THE TASK
Switch "scholarship" to "fellowship" in the lines starting with the line with "programmers [1467, 281]" and going on through the line with "Afia (721, 450)". Return only those lines, with nothing else changed.
>> START
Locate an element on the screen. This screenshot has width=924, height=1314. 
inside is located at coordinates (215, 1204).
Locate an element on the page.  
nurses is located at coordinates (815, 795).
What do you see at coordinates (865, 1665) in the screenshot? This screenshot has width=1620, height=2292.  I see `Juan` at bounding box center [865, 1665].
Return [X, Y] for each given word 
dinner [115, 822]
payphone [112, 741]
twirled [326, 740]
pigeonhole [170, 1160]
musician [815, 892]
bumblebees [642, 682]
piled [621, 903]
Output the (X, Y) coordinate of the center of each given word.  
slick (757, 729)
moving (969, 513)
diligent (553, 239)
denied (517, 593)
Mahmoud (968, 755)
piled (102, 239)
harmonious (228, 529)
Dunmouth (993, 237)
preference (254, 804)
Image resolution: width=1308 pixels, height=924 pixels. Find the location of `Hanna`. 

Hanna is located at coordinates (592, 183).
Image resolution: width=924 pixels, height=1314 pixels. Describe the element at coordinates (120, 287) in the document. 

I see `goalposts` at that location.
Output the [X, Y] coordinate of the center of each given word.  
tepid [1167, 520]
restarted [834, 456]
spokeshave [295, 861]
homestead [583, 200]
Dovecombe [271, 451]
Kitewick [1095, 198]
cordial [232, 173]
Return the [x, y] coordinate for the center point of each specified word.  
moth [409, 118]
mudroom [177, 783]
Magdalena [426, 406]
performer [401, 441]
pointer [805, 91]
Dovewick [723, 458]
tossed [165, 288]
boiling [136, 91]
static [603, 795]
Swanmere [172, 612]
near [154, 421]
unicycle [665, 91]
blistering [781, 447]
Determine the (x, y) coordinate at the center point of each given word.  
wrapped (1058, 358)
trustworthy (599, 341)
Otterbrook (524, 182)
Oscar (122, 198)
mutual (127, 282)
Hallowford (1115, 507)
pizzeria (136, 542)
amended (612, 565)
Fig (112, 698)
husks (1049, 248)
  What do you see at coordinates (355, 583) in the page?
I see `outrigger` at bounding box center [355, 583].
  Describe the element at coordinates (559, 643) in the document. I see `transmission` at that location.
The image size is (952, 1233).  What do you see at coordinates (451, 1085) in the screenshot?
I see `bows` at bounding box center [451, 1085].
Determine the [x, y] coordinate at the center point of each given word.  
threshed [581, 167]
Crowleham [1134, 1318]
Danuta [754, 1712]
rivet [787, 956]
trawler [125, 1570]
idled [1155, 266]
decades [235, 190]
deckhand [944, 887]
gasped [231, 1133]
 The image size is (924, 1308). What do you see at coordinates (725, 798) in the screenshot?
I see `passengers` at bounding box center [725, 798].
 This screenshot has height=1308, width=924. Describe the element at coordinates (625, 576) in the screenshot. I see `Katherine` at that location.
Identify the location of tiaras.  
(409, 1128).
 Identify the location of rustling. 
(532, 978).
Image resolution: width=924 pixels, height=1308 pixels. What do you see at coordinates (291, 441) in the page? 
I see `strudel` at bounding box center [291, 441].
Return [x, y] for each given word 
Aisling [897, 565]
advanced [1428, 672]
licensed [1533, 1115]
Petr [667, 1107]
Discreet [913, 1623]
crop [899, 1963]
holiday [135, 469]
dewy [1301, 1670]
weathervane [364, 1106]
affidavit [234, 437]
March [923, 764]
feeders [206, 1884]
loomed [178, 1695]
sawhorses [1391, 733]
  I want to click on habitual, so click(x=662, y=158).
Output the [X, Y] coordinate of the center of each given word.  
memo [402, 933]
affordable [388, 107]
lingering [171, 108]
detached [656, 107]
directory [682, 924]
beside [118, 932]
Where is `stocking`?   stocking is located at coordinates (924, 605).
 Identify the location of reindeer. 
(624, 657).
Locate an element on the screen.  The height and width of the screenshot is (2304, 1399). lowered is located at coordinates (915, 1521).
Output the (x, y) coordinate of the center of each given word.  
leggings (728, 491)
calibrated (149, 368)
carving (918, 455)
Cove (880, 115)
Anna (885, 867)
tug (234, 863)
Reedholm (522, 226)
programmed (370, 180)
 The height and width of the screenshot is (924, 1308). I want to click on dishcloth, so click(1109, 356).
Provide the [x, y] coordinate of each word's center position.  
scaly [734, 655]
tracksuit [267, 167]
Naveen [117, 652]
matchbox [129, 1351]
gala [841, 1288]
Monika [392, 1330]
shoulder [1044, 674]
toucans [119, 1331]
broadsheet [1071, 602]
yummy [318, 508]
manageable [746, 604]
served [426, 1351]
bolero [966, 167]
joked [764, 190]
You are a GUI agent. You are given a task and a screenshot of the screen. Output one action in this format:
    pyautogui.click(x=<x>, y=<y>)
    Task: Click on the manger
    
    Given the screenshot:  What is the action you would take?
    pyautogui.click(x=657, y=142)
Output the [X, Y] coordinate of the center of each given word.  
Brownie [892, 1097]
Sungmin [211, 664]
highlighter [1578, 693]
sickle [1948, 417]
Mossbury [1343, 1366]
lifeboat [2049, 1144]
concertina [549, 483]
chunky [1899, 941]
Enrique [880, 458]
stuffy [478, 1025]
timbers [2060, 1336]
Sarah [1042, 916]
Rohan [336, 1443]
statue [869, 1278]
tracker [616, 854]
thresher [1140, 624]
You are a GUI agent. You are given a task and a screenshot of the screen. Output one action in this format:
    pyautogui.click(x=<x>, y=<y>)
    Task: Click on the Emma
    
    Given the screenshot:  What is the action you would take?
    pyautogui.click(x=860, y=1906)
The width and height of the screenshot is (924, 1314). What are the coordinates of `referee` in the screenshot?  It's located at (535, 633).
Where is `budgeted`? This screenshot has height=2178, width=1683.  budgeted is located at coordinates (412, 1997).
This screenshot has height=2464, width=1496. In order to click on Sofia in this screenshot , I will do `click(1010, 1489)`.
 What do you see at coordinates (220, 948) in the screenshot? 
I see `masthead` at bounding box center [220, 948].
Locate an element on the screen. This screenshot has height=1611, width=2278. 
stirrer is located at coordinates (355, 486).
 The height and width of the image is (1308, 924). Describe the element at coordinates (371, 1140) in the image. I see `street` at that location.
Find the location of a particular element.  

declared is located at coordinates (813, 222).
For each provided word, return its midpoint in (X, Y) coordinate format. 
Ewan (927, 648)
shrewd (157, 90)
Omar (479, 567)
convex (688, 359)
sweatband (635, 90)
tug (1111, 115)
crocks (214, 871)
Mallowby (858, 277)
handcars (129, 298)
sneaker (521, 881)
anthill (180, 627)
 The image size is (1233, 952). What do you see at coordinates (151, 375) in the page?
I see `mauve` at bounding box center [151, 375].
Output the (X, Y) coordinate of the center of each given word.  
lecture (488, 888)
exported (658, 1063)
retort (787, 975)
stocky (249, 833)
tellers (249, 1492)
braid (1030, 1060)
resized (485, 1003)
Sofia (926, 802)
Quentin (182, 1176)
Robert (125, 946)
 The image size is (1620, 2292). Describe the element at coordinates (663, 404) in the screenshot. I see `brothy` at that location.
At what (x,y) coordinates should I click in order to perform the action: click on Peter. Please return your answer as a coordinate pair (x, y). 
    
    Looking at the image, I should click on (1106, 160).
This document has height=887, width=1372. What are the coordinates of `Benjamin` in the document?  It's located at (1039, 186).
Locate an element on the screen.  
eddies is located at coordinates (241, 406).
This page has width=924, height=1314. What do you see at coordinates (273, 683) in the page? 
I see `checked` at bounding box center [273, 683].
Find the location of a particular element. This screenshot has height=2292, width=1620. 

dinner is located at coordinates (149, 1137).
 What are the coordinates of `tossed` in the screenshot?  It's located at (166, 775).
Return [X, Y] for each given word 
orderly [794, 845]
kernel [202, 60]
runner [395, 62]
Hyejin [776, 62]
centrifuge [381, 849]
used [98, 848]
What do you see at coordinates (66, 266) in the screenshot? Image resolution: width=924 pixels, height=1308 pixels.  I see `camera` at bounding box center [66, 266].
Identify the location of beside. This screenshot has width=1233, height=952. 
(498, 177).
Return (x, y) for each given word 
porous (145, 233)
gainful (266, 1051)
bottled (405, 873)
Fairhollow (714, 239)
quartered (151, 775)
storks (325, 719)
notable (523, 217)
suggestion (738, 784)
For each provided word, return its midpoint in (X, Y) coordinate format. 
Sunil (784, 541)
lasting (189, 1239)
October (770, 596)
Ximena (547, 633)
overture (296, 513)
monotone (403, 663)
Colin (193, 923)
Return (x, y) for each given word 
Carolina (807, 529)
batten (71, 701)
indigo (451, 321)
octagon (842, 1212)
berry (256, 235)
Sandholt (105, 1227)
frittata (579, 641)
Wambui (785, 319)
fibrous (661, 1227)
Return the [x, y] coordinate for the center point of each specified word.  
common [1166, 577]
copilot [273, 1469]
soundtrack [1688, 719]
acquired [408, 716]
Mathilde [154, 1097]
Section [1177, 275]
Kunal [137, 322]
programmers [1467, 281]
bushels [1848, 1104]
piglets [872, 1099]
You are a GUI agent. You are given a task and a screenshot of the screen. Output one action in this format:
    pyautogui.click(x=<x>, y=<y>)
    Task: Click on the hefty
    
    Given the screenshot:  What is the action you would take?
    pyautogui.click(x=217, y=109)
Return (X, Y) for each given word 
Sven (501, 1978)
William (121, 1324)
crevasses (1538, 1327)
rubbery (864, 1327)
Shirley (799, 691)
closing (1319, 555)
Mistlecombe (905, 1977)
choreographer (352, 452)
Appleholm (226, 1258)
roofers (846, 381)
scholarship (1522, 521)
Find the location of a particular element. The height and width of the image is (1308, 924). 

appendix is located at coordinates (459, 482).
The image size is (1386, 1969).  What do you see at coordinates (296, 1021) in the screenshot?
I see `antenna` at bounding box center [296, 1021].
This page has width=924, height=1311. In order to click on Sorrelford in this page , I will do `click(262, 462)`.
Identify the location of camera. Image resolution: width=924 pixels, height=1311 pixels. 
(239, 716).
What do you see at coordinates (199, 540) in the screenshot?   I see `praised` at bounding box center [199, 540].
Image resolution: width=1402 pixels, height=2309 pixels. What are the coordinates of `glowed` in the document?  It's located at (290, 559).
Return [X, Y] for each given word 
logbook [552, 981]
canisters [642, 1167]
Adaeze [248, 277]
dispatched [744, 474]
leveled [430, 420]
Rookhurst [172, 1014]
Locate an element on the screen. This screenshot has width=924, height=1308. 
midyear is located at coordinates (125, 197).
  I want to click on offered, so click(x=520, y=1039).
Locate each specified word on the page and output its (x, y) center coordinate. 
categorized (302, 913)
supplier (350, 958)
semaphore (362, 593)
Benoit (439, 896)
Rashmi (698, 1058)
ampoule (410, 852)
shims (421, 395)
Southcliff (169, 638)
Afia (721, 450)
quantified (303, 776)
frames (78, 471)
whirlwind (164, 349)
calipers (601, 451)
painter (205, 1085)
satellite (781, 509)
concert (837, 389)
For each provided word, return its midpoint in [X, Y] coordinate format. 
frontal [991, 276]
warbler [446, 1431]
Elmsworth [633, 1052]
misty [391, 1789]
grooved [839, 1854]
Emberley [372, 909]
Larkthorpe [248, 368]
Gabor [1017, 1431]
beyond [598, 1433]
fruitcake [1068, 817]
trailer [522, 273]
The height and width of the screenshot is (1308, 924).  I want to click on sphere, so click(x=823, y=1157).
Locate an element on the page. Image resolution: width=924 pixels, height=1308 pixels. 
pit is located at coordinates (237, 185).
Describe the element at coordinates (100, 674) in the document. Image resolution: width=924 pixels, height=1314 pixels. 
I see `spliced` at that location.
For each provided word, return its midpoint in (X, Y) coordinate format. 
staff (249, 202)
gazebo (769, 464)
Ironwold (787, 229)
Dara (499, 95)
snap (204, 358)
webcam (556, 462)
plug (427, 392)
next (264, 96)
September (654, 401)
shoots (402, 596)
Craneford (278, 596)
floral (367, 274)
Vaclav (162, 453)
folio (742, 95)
>> END
CORRECT ANSWER
programmers [1467, 281]
bushels [1848, 1104]
piglets [872, 1099]
You are a GUI agent. You are given a task and a screenshot of the screen. Output one action in this format:
    pyautogui.click(x=<x>, y=<y>)
    Task: Click on the hefty
    
    Given the screenshot:  What is the action you would take?
    pyautogui.click(x=217, y=109)
Return (X, Y) for each given word 
Sven (501, 1978)
William (121, 1324)
crevasses (1538, 1327)
rubbery (864, 1327)
Shirley (799, 691)
closing (1319, 555)
Mistlecombe (905, 1977)
choreographer (352, 452)
Appleholm (226, 1258)
roofers (846, 381)
fellowship (1522, 521)
Find the location of a particular element. The height and width of the image is (1308, 924). 

appendix is located at coordinates (459, 482).
The image size is (1386, 1969).  What do you see at coordinates (296, 1021) in the screenshot?
I see `antenna` at bounding box center [296, 1021].
This page has width=924, height=1311. In order to click on Sorrelford in this page , I will do `click(262, 462)`.
Identify the location of camera. Image resolution: width=924 pixels, height=1311 pixels. 
(239, 716).
What do you see at coordinates (199, 540) in the screenshot?   I see `praised` at bounding box center [199, 540].
Image resolution: width=1402 pixels, height=2309 pixels. What are the coordinates of `glowed` in the document?  It's located at (290, 559).
Return [X, Y] for each given word 
logbook [552, 981]
canisters [642, 1167]
Adaeze [248, 277]
dispatched [744, 474]
leveled [430, 420]
Rookhurst [172, 1014]
Locate an element on the screen. This screenshot has width=924, height=1308. 
midyear is located at coordinates (125, 197).
  I want to click on offered, so click(x=520, y=1039).
Locate each specified word on the page and output its (x, y) center coordinate. 
categorized (302, 913)
supplier (350, 958)
semaphore (362, 593)
Benoit (439, 896)
Rashmi (698, 1058)
ampoule (410, 852)
shims (421, 395)
Southcliff (169, 638)
Afia (721, 450)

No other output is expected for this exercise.